## Exercise
Extract each record and reproduce it exactly.

[start of Data in this exercise]

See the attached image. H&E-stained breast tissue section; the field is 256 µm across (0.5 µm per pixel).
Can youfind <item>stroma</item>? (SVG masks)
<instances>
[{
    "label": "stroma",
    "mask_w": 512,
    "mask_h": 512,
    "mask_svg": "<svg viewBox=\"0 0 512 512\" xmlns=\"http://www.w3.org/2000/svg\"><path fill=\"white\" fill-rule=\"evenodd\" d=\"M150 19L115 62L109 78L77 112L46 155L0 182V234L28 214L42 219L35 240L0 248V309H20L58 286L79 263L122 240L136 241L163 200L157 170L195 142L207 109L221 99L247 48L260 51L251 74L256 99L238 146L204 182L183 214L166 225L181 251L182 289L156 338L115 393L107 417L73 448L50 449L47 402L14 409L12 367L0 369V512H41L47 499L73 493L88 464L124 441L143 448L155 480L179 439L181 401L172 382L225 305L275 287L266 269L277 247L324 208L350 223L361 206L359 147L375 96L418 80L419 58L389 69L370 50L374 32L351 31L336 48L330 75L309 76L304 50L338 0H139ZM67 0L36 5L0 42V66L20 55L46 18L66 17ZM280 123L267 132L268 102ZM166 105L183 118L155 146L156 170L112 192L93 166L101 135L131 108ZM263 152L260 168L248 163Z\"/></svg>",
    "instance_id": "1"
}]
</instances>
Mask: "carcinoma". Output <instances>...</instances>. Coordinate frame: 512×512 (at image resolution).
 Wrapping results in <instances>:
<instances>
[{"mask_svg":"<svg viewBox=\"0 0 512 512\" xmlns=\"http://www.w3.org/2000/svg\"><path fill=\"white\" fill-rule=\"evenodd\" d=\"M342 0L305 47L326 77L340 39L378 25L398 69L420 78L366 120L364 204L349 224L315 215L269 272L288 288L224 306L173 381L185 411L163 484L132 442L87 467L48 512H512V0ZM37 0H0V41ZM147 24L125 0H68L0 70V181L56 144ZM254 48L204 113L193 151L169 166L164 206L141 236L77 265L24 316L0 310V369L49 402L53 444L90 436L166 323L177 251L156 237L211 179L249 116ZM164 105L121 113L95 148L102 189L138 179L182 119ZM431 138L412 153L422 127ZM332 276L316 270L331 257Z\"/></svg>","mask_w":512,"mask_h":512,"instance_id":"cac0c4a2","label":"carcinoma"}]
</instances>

[end of Data in this exercise]

## Completed task
See the attached image. H&E-stained breast tissue section; the field is 256 µm across (0.5 µm per pixel).
Can youfind <item>stroma</item>? (SVG masks)
<instances>
[{
    "label": "stroma",
    "mask_w": 512,
    "mask_h": 512,
    "mask_svg": "<svg viewBox=\"0 0 512 512\" xmlns=\"http://www.w3.org/2000/svg\"><path fill=\"white\" fill-rule=\"evenodd\" d=\"M150 19L115 62L109 78L77 112L46 155L0 182V234L28 214L42 219L35 240L0 248V309H20L58 286L79 263L122 240L136 241L163 200L157 170L195 142L207 109L221 99L247 48L260 51L251 74L256 99L238 146L204 182L183 214L166 225L181 251L182 289L156 338L115 393L107 417L73 448L50 449L47 402L14 409L12 367L0 369V512H41L47 499L73 493L88 464L124 441L143 448L155 480L179 439L181 401L172 382L225 305L275 287L266 269L277 247L324 208L350 223L361 206L359 147L375 96L418 80L419 58L389 69L370 50L374 32L351 31L336 48L330 75L309 76L304 50L338 0H139ZM67 0L36 5L0 42V66L20 55L46 18L66 17ZM280 123L267 132L268 102ZM166 105L183 118L155 146L156 170L112 192L93 166L101 135L131 108ZM263 152L260 168L248 163Z\"/></svg>",
    "instance_id": "1"
}]
</instances>
Mask: "carcinoma". Output <instances>...</instances>. Coordinate frame: 512×512 (at image resolution).
 Wrapping results in <instances>:
<instances>
[{"mask_svg":"<svg viewBox=\"0 0 512 512\" xmlns=\"http://www.w3.org/2000/svg\"><path fill=\"white\" fill-rule=\"evenodd\" d=\"M342 0L305 47L326 77L340 39L378 25L398 69L420 78L366 120L364 204L349 224L315 215L269 272L288 288L224 306L173 381L185 411L163 484L132 442L87 467L48 512H512V0ZM37 0H0V41ZM147 24L125 0H68L0 70V181L56 144ZM254 48L204 113L193 151L169 166L164 206L141 236L77 265L24 316L0 310V369L49 402L53 444L90 436L166 323L177 251L156 237L211 179L249 116ZM164 105L121 113L95 148L102 189L138 179L182 119ZM431 138L412 153L422 127ZM332 276L316 270L331 257Z\"/></svg>","mask_w":512,"mask_h":512,"instance_id":"cac0c4a2","label":"carcinoma"}]
</instances>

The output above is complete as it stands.